• [Task statement] Duplicate the lines of the records below, starting at the line that contains "brown line at (255, 25): rotated" and ending at the line that contains "green pentagon: moved 2 px left, 1 px up", with both of those lines included. Leave the pictures out of your answer.

Dataset excerpts
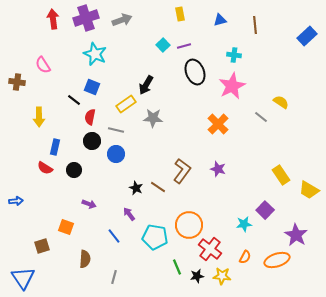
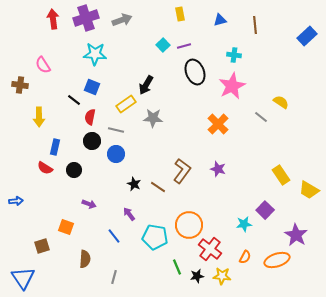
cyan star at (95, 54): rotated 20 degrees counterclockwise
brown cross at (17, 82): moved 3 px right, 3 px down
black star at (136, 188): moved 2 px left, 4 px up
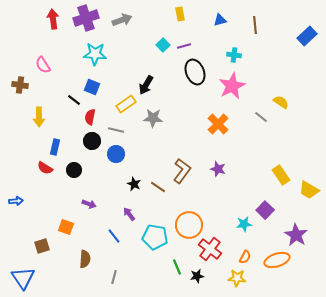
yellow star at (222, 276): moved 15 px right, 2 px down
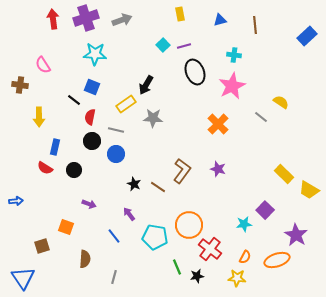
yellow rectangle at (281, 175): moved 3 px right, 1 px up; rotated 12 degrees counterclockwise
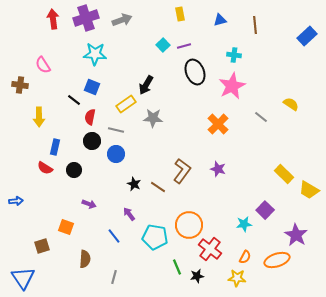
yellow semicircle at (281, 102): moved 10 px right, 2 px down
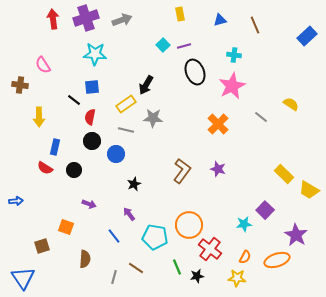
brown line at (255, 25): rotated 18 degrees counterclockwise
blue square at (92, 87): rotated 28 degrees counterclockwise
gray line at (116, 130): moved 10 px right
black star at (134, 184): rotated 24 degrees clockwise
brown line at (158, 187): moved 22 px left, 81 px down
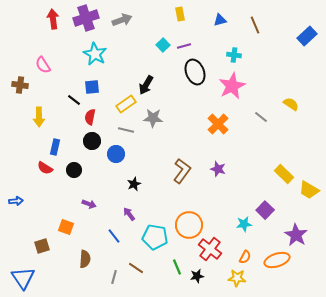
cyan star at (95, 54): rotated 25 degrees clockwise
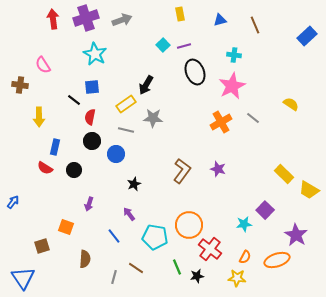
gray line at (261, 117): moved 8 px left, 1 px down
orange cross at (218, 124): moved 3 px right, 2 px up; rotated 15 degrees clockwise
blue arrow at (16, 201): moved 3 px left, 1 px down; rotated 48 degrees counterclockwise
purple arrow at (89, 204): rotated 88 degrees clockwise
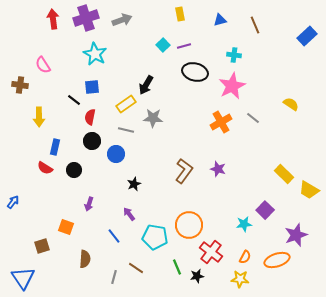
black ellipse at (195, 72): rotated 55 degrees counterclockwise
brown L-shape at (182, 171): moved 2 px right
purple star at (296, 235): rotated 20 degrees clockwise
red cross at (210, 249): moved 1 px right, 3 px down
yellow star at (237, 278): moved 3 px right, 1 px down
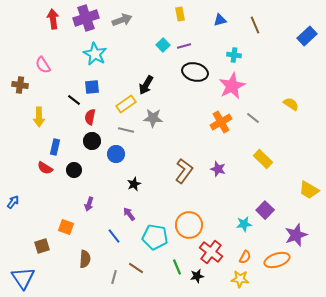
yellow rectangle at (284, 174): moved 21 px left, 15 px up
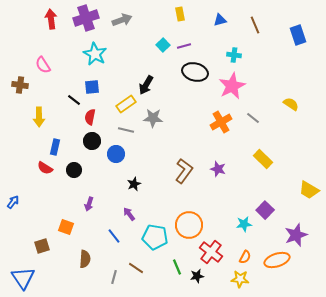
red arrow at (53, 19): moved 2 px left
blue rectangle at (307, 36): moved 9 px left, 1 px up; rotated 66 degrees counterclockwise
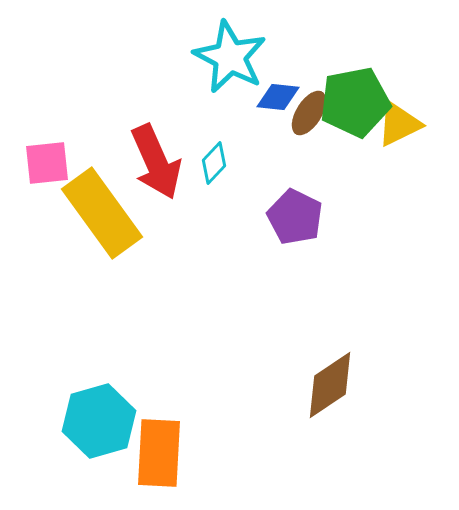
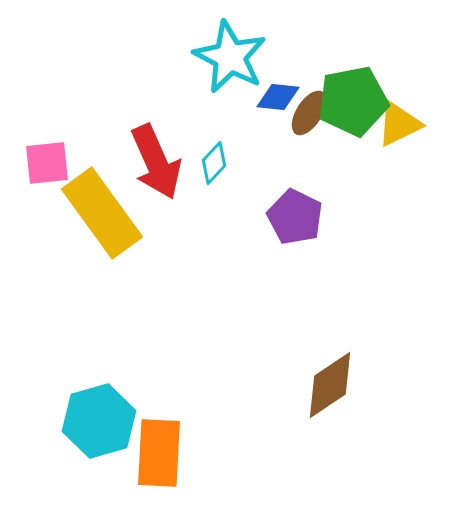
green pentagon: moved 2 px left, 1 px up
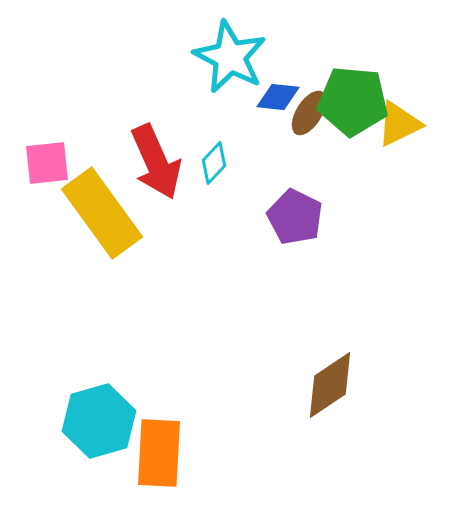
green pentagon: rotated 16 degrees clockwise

==

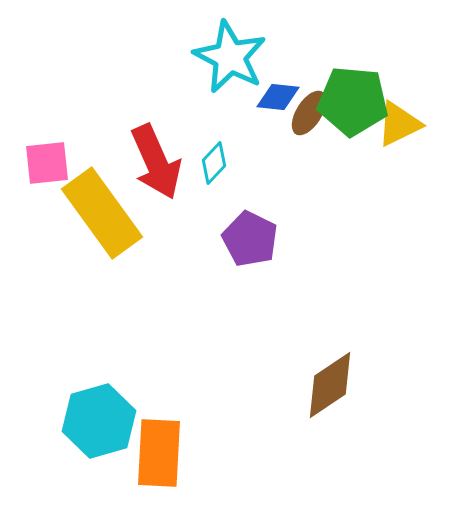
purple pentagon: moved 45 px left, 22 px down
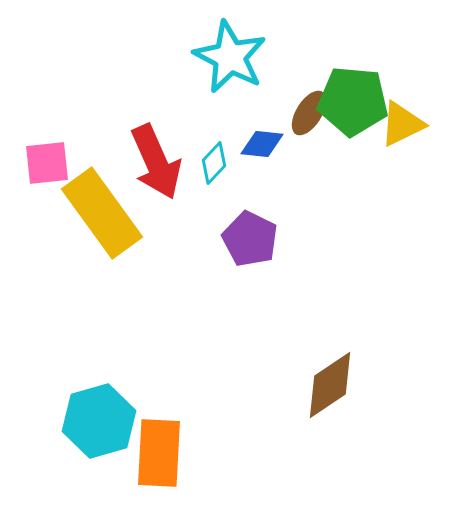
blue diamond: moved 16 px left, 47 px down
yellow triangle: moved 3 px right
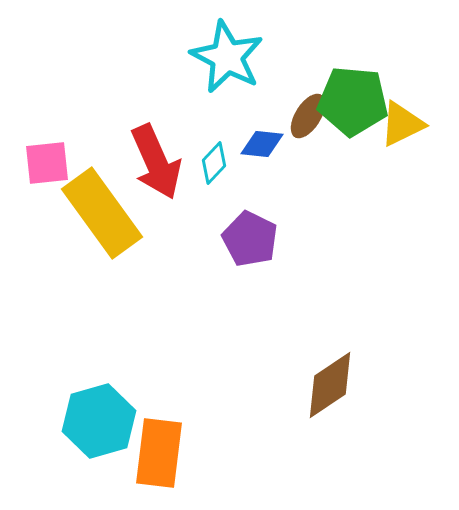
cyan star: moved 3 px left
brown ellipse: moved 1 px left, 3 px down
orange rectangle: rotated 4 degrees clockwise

• [Result below]
brown line at (255, 25): rotated 18 degrees counterclockwise
blue square at (92, 87): rotated 28 degrees counterclockwise
gray line at (116, 130): moved 10 px right
black star at (134, 184): rotated 24 degrees clockwise
brown line at (158, 187): moved 22 px left, 81 px down
cyan star at (95, 54): rotated 25 degrees clockwise
gray line at (261, 117): moved 8 px left, 1 px down
orange cross at (218, 124): moved 3 px right, 2 px up; rotated 15 degrees clockwise
blue arrow at (16, 201): moved 3 px left, 1 px down; rotated 48 degrees counterclockwise
purple arrow at (89, 204): rotated 88 degrees clockwise
black ellipse at (195, 72): rotated 55 degrees counterclockwise
brown L-shape at (182, 171): moved 2 px right
purple star at (296, 235): rotated 20 degrees clockwise
red cross at (210, 249): moved 1 px right, 3 px down
yellow star at (237, 278): moved 3 px right, 1 px down
yellow rectangle at (284, 174): moved 21 px left, 15 px up
red arrow at (53, 19): moved 2 px left
blue rectangle at (307, 36): moved 9 px left, 1 px up; rotated 66 degrees counterclockwise
green pentagon: moved 2 px left, 1 px up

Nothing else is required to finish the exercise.